(Data)

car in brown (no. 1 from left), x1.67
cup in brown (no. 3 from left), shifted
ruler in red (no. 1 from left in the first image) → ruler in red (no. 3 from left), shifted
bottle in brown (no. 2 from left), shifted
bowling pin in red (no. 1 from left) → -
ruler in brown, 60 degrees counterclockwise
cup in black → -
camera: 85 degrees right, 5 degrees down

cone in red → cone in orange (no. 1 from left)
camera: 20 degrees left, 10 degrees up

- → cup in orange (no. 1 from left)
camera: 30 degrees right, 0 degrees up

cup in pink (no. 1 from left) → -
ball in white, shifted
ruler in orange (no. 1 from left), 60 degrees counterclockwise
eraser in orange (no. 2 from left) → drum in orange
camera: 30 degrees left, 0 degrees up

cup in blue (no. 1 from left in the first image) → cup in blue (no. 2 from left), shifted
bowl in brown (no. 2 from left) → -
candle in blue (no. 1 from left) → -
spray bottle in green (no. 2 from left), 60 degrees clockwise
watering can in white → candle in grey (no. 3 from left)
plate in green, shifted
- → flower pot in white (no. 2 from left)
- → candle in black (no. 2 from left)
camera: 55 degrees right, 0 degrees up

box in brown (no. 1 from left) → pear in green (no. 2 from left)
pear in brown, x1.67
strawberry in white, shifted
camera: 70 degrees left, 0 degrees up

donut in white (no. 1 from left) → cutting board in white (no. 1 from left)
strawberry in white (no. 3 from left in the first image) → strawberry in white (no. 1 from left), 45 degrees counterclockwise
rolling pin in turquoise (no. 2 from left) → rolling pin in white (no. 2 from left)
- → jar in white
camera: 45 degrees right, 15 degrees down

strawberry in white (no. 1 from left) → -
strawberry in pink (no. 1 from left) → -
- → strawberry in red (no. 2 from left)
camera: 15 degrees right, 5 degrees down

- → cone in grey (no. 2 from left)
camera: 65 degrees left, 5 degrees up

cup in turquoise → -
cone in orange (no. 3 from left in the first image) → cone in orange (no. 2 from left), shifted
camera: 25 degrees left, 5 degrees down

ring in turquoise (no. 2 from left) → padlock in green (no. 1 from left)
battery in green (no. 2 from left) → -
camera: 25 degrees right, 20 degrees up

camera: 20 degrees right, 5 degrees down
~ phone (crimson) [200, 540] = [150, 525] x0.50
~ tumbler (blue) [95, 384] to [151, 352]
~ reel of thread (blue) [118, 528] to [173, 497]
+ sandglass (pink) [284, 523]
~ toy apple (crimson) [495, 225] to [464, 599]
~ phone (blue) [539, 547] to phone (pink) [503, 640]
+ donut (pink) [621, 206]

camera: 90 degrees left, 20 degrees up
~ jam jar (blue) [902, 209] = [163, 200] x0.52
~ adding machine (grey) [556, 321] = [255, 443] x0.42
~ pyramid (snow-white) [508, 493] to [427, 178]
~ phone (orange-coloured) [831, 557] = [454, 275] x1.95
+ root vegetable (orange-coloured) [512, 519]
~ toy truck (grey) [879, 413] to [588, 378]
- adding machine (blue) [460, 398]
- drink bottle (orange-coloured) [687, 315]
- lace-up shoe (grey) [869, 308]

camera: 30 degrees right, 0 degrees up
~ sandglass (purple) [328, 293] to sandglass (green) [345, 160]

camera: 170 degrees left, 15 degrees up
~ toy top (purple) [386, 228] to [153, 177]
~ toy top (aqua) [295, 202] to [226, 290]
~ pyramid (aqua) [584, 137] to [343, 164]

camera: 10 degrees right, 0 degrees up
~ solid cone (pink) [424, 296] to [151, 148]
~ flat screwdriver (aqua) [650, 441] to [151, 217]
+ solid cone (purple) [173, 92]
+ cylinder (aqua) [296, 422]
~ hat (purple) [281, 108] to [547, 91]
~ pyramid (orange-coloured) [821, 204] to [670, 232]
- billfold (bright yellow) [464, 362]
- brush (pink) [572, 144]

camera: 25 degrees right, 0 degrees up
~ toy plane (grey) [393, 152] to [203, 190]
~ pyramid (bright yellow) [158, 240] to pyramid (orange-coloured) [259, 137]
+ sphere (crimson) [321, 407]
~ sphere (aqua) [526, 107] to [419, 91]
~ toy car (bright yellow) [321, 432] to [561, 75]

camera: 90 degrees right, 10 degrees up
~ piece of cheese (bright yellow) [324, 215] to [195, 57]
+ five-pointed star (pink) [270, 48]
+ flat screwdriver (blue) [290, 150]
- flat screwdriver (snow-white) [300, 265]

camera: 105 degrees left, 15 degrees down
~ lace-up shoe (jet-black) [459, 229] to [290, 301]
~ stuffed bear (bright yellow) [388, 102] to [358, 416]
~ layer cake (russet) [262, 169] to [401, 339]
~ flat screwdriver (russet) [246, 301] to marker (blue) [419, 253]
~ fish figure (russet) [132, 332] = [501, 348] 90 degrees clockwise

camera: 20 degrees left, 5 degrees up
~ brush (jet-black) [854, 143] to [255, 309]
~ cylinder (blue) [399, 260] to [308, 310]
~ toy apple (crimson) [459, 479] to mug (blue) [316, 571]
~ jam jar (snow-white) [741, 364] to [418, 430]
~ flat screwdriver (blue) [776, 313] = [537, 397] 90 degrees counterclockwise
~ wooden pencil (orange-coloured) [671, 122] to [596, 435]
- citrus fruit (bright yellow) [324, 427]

(End Data)

**About this task:** Please return every line from the first one in the records above down to the line containing "cup in black", including both, exactly as written and nothing more.

**Result for this task:**
car in brown (no. 1 from left), x1.67
cup in brown (no. 3 from left), shifted
ruler in red (no. 1 from left in the first image) → ruler in red (no. 3 from left), shifted
bottle in brown (no. 2 from left), shifted
bowling pin in red (no. 1 from left) → -
ruler in brown, 60 degrees counterclockwise
cup in black → -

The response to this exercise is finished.